● **What to produce**
Write the listing out once more, with every line exactly as it stands.

● **Dataset content**
● ● ● ●

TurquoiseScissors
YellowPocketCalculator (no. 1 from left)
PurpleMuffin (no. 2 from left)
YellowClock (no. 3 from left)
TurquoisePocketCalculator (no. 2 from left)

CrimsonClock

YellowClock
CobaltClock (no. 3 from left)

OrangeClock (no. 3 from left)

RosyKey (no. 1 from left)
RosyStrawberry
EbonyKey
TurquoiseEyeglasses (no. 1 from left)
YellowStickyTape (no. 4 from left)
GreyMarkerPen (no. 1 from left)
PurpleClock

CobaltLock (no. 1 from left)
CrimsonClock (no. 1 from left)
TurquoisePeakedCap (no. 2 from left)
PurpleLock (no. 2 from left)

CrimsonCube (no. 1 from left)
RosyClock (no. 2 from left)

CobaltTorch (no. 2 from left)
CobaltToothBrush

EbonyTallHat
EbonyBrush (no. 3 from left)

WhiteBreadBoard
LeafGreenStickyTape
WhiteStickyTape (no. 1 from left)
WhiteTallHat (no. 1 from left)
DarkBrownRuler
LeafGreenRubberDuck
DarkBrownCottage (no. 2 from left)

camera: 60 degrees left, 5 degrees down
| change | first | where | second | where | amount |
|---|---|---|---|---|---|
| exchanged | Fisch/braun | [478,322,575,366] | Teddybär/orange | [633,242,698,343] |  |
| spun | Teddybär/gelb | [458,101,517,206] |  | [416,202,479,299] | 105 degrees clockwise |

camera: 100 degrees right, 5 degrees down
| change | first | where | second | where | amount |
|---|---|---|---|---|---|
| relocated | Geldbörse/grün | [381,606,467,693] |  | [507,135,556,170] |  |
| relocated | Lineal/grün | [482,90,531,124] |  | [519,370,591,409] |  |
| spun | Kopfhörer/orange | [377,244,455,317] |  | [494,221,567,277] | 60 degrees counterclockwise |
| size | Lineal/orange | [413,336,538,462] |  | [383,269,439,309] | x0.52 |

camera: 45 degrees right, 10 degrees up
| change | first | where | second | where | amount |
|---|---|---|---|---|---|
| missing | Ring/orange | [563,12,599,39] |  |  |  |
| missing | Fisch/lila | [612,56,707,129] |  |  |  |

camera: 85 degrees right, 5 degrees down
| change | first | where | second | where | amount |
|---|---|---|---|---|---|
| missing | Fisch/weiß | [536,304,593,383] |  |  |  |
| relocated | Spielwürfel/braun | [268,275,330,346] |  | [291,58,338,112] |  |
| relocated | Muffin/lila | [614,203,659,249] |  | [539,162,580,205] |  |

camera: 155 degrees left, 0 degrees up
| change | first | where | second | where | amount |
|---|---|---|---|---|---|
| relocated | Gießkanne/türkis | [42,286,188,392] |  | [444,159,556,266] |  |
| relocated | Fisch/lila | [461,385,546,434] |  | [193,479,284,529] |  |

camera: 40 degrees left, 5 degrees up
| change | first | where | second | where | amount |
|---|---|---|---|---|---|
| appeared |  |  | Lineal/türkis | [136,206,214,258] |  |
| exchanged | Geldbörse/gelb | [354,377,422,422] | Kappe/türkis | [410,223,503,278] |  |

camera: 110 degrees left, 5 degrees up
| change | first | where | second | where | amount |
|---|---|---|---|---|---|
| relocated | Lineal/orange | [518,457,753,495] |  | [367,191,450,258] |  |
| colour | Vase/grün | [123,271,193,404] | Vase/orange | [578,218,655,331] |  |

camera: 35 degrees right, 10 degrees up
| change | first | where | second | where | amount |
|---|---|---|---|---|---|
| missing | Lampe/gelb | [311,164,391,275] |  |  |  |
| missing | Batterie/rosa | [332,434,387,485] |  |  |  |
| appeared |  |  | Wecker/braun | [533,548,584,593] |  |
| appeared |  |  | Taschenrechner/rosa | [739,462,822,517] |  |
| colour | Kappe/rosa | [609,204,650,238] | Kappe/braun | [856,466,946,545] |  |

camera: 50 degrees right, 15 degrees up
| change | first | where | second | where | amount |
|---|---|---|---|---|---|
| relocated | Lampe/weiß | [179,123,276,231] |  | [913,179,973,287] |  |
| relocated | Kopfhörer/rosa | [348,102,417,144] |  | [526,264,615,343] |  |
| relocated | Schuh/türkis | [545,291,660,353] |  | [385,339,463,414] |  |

● ● ● ●

● **Completed task**
TurquoiseScissors
YellowPocketCalculator (no. 1 from left)
PurpleMuffin (no. 2 from left)
YellowClock (no. 3 from left)
TurquoisePocketCalculator (no. 2 from left)

CrimsonClock

YellowClock
CobaltClock (no. 3 from left)

OrangeClock (no. 3 from left)

RosyKey (no. 1 from left)
RosyStrawberry
EbonyKey
TurquoiseEyeglasses (no. 1 from left)
YellowStickyTape (no. 4 from left)
GreyMarkerPen (no. 1 from left)
PurpleClock

CobaltLock (no. 1 from left)
CrimsonClock (no. 1 from left)
TurquoisePeakedCap (no. 2 from left)
PurpleLock (no. 2 from left)

CrimsonCube (no. 1 from left)
RosyClock (no. 2 from left)

CobaltTorch (no. 2 from left)
CobaltToothBrush

EbonyTallHat
EbonyBrush (no. 3 from left)

WhiteBreadBoard
LeafGreenStickyTape
WhiteStickyTape (no. 1 from left)
WhiteTallHat (no. 1 from left)
DarkBrownRuler
LeafGreenRubberDuck
DarkBrownCottage (no. 2 from left)

camera: 60 degrees left, 5 degrees down
| change | first | where | second | where | amount |
|---|---|---|---|---|---|
| exchanged | Fisch/braun | [478,322,575,366] | Teddybär/orange | [633,242,698,343] |  |
| spun | Teddybär/gelb | [458,101,517,206] |  | [416,202,479,299] | 105 degrees clockwise |

camera: 100 degrees right, 5 degrees down
| change | first | where | second | where | amount |
|---|---|---|---|---|---|
| relocated | Geldbörse/grün | [381,606,467,693] |  | [507,135,556,170] |  |
| relocated | Lineal/grün | [482,90,531,124] |  | [519,370,591,409] |  |
| spun | Kopfhörer/orange | [377,244,455,317] |  | [494,221,567,277] | 60 degrees counterclockwise |
| size | Lineal/orange | [413,336,538,462] |  | [383,269,439,309] | x0.52 |

camera: 45 degrees right, 10 degrees up
| change | first | where | second | where | amount |
|---|---|---|---|---|---|
| missing | Ring/orange | [563,12,599,39] |  |  |  |
| missing | Fisch/lila | [612,56,707,129] |  |  |  |

camera: 85 degrees right, 5 degrees down
| change | first | where | second | where | amount |
|---|---|---|---|---|---|
| missing | Fisch/weiß | [536,304,593,383] |  |  |  |
| relocated | Spielwürfel/braun | [268,275,330,346] |  | [291,58,338,112] |  |
| relocated | Muffin/lila | [614,203,659,249] |  | [539,162,580,205] |  |

camera: 155 degrees left, 0 degrees up
| change | first | where | second | where | amount |
|---|---|---|---|---|---|
| relocated | Gießkanne/türkis | [42,286,188,392] |  | [444,159,556,266] |  |
| relocated | Fisch/lila | [461,385,546,434] |  | [193,479,284,529] |  |

camera: 40 degrees left, 5 degrees up
| change | first | where | second | where | amount |
|---|---|---|---|---|---|
| appeared |  |  | Lineal/türkis | [136,206,214,258] |  |
| exchanged | Geldbörse/gelb | [354,377,422,422] | Kappe/türkis | [410,223,503,278] |  |

camera: 110 degrees left, 5 degrees up
| change | first | where | second | where | amount |
|---|---|---|---|---|---|
| relocated | Lineal/orange | [518,457,753,495] |  | [367,191,450,258] |  |
| colour | Vase/grün | [123,271,193,404] | Vase/orange | [578,218,655,331] |  |

camera: 35 degrees right, 10 degrees up
| change | first | where | second | where | amount |
|---|---|---|---|---|---|
| missing | Lampe/gelb | [311,164,391,275] |  |  |  |
| missing | Batterie/rosa | [332,434,387,485] |  |  |  |
| appeared |  |  | Wecker/braun | [533,548,584,593] |  |
| appeared |  |  | Taschenrechner/rosa | [739,462,822,517] |  |
| colour | Kappe/rosa | [609,204,650,238] | Kappe/braun | [856,466,946,545] |  |

camera: 50 degrees right, 15 degrees up
| change | first | where | second | where | amount |
|---|---|---|---|---|---|
| relocated | Lampe/weiß | [179,123,276,231] |  | [913,179,973,287] |  |
| relocated | Kopfhörer/rosa | [348,102,417,144] |  | [526,264,615,343] |  |
| relocated | Schuh/türkis | [545,291,660,353] |  | [385,339,463,414] |  |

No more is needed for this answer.